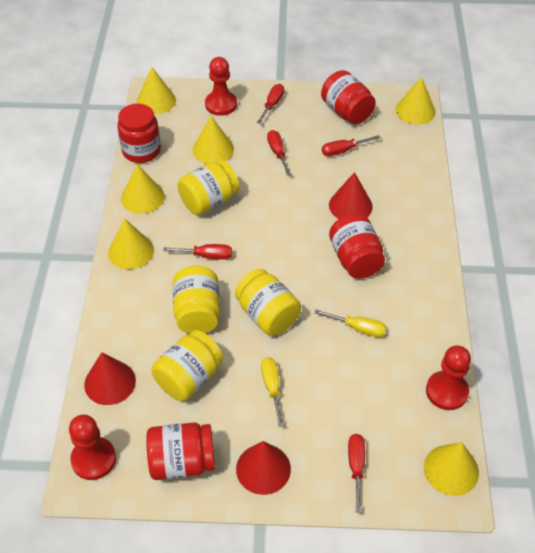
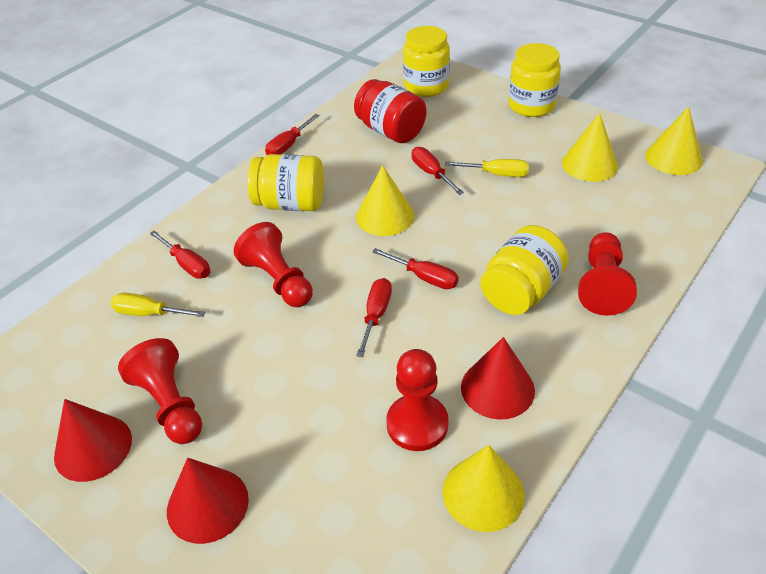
red jar: [117,104,161,163] [146,422,215,480] [321,70,376,124] [329,214,385,279] = 4 -> [354,79,426,143] = 1
red pawn: [69,415,116,480] [205,57,237,116] [426,345,471,410] = 3 -> [118,338,202,444] [233,222,313,307] [386,349,449,451] [578,232,637,316] = 4
yellow cone: [108,219,154,270] [121,164,165,214] [137,67,176,114] [193,116,234,164] [396,77,435,125] [424,442,479,496] = 6 -> [356,165,414,236] [442,445,525,532] [562,113,618,182] [645,107,703,175] = 4

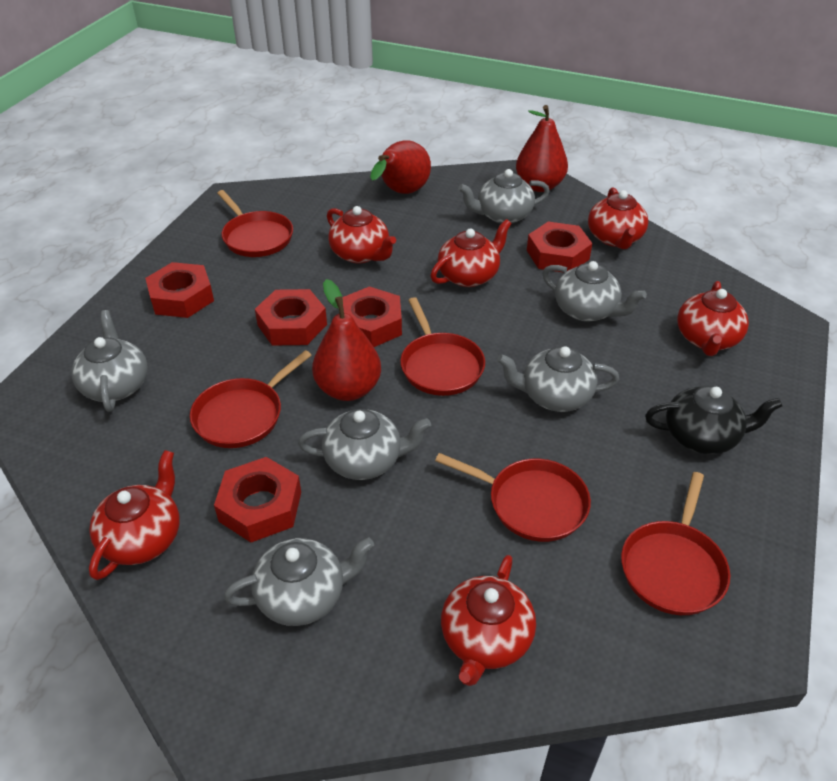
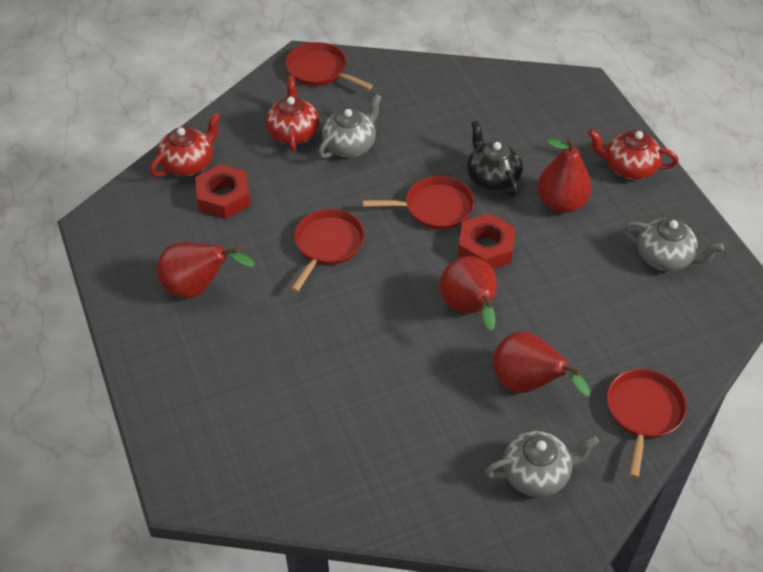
grey teapot: [71,310,148,412] [224,537,374,626] [298,409,431,480] [458,169,550,224] [497,346,619,412] [542,261,647,322] = 6 -> [318,94,382,158] [485,431,599,497] [623,218,724,271] = 3
red nut: [145,262,214,318] [214,457,301,542] [255,289,327,346] [342,286,402,347] [527,222,592,273] = 5 -> [195,164,251,219] [458,213,515,269] = 2
red pan: [190,350,312,448] [217,190,293,257] [400,297,485,396] [435,453,591,542] [621,472,730,615] = 5 -> [286,42,373,90] [291,209,365,292] [363,176,475,230] [607,369,687,478] = 4
red pear: [312,279,381,401] [370,140,431,194] [516,105,568,192] = 3 -> [157,242,255,298] [440,256,497,331] [493,332,590,396] [537,137,592,213] = 4
red teapot: [89,450,180,580] [327,206,396,263] [430,219,512,287] [441,555,536,686] [588,187,648,249] [677,281,749,356] = 6 -> [150,112,220,177] [266,75,320,152] [588,129,679,180] = 3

::::::::

■ **About this exercise**
Could the lines from the first entry through the line that contains "red nut: [145,262,214,318]" be copied exactly, with all pictures left out?

■ **Exercise answer**
red jar: [117,104,161,163] [146,422,215,480] [321,70,376,124] [329,214,385,279] = 4 -> [354,79,426,143] = 1
red pawn: [69,415,116,480] [205,57,237,116] [426,345,471,410] = 3 -> [118,338,202,444] [233,222,313,307] [386,349,449,451] [578,232,637,316] = 4
yellow cone: [108,219,154,270] [121,164,165,214] [137,67,176,114] [193,116,234,164] [396,77,435,125] [424,442,479,496] = 6 -> [356,165,414,236] [442,445,525,532] [562,113,618,182] [645,107,703,175] = 4

grey teapot: [71,310,148,412] [224,537,374,626] [298,409,431,480] [458,169,550,224] [497,346,619,412] [542,261,647,322] = 6 -> [318,94,382,158] [485,431,599,497] [623,218,724,271] = 3
red nut: [145,262,214,318] [214,457,301,542] [255,289,327,346] [342,286,402,347] [527,222,592,273] = 5 -> [195,164,251,219] [458,213,515,269] = 2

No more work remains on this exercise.